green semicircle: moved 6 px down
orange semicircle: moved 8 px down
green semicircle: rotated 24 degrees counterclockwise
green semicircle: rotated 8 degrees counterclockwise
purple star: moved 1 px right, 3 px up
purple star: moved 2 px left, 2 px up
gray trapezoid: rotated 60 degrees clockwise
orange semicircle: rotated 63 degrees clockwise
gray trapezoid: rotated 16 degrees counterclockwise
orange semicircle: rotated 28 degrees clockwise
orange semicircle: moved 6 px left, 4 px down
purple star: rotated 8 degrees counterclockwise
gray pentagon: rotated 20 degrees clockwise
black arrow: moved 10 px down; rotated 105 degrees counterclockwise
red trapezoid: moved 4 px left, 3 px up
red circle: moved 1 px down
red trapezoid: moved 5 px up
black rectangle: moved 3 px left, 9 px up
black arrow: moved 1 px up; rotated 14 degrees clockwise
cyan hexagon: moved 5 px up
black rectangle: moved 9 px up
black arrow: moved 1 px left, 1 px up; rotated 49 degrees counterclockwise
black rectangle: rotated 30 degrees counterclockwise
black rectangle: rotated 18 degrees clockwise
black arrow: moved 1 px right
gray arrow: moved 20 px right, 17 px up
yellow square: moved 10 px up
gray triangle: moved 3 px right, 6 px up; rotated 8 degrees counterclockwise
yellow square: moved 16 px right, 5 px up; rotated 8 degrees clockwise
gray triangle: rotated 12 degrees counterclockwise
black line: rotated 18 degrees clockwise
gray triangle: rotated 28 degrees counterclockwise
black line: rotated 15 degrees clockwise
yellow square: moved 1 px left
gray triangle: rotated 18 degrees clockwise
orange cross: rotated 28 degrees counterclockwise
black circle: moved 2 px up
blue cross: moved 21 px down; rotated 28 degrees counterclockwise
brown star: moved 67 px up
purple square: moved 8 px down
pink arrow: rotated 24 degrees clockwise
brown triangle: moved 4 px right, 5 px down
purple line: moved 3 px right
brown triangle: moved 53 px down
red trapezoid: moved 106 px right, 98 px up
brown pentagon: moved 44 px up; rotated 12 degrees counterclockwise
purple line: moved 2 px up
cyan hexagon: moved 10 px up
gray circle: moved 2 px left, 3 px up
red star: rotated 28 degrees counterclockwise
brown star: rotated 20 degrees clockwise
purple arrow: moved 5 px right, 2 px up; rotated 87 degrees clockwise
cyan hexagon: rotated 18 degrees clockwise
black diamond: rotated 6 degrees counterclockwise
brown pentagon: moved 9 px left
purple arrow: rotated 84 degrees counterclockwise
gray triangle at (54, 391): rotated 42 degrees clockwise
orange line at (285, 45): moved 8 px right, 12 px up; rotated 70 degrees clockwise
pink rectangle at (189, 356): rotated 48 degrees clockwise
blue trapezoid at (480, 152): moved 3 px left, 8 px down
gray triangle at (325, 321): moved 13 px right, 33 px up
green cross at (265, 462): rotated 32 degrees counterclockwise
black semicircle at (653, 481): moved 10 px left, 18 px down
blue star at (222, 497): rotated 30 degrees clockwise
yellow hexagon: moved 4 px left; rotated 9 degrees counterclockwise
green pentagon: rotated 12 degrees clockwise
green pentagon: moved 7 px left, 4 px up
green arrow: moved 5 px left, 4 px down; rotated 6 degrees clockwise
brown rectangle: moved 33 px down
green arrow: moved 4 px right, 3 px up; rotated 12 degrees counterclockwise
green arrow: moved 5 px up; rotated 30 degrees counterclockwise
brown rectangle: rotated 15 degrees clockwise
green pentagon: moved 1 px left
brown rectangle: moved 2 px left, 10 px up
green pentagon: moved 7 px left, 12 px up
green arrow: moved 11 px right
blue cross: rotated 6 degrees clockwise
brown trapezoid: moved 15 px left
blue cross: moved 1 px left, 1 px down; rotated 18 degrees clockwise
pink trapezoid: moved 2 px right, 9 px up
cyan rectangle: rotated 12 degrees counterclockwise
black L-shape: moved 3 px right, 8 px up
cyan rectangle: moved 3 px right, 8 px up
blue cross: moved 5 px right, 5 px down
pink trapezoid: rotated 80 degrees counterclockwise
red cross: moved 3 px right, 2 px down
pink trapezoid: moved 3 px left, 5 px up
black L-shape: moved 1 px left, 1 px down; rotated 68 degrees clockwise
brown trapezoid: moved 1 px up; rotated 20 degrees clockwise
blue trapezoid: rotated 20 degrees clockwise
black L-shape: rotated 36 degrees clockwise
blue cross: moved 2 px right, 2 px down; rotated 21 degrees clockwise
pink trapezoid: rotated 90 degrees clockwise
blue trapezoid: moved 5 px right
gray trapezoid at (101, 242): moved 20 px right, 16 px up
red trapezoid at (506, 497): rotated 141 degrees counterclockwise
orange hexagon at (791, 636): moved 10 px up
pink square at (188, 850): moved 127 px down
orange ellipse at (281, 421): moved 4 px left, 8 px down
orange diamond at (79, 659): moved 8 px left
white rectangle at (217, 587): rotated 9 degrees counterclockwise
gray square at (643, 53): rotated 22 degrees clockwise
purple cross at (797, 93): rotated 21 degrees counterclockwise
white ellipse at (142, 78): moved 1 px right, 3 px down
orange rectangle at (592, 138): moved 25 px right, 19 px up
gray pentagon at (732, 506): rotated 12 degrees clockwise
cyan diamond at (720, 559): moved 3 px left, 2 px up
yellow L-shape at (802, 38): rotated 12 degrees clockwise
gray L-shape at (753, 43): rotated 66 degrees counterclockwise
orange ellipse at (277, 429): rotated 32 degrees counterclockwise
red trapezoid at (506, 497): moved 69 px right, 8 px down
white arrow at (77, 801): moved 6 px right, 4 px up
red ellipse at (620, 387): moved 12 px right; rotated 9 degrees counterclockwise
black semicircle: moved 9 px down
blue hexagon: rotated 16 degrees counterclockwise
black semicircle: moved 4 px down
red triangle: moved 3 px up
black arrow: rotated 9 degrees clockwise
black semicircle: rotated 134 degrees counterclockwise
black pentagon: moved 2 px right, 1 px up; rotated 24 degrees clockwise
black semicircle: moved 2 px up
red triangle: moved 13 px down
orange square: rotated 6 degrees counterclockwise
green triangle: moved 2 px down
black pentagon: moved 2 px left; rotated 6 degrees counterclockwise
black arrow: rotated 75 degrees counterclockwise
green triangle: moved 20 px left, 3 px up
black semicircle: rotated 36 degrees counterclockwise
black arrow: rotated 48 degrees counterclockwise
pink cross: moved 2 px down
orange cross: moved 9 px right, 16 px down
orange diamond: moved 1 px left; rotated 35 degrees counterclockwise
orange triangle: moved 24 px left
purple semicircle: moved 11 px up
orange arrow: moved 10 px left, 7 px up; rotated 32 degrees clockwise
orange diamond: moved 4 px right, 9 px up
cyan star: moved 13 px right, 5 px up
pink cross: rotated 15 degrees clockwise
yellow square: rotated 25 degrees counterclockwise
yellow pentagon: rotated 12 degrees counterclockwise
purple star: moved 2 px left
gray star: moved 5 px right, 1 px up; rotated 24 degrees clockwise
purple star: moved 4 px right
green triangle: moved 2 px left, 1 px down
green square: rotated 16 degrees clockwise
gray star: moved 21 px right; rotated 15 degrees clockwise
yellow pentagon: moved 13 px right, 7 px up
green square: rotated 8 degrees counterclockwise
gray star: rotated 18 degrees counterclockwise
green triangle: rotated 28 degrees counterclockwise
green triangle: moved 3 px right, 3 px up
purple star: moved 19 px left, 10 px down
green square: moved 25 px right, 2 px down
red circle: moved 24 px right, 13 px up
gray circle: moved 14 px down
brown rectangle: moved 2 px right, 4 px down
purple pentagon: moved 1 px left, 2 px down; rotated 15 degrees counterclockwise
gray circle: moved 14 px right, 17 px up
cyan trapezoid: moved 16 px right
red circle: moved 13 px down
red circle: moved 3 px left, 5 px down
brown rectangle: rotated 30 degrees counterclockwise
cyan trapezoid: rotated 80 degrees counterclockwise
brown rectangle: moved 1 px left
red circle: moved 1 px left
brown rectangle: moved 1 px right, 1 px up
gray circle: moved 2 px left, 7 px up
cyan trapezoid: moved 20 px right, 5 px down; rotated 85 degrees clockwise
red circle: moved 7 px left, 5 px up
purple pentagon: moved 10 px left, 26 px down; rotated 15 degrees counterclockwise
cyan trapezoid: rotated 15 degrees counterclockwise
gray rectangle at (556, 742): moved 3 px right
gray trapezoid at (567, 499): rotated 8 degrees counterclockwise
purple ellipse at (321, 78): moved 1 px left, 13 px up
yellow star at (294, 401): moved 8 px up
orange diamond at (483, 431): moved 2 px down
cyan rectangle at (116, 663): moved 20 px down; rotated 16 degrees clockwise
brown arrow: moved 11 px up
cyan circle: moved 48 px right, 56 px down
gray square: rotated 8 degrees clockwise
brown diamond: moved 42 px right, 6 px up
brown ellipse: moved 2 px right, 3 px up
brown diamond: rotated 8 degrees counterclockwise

Stated task →
Copy out the data above from its first line through the line that contains "red trapezoid: moved 5 px up", including both of those lines.

Complete answer →
green semicircle: moved 6 px down
orange semicircle: moved 8 px down
green semicircle: rotated 24 degrees counterclockwise
green semicircle: rotated 8 degrees counterclockwise
purple star: moved 1 px right, 3 px up
purple star: moved 2 px left, 2 px up
gray trapezoid: rotated 60 degrees clockwise
orange semicircle: rotated 63 degrees clockwise
gray trapezoid: rotated 16 degrees counterclockwise
orange semicircle: rotated 28 degrees clockwise
orange semicircle: moved 6 px left, 4 px down
purple star: rotated 8 degrees counterclockwise
gray pentagon: rotated 20 degrees clockwise
black arrow: moved 10 px down; rotated 105 degrees counterclockwise
red trapezoid: moved 4 px left, 3 px up
red circle: moved 1 px down
red trapezoid: moved 5 px up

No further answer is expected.